[Voci salvate]
++++++++
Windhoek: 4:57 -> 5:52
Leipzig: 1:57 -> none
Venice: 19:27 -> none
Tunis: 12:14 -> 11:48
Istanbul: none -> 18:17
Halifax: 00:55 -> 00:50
++++++++
Requisiti del problema — Restituisci queste righe dei dati senza alcuna modifica.

Risposta finale —
Windhoek: 4:57 -> 5:52
Leipzig: 1:57 -> none
Venice: 19:27 -> none
Tunis: 12:14 -> 11:48
Istanbul: none -> 18:17
Halifax: 00:55 -> 00:50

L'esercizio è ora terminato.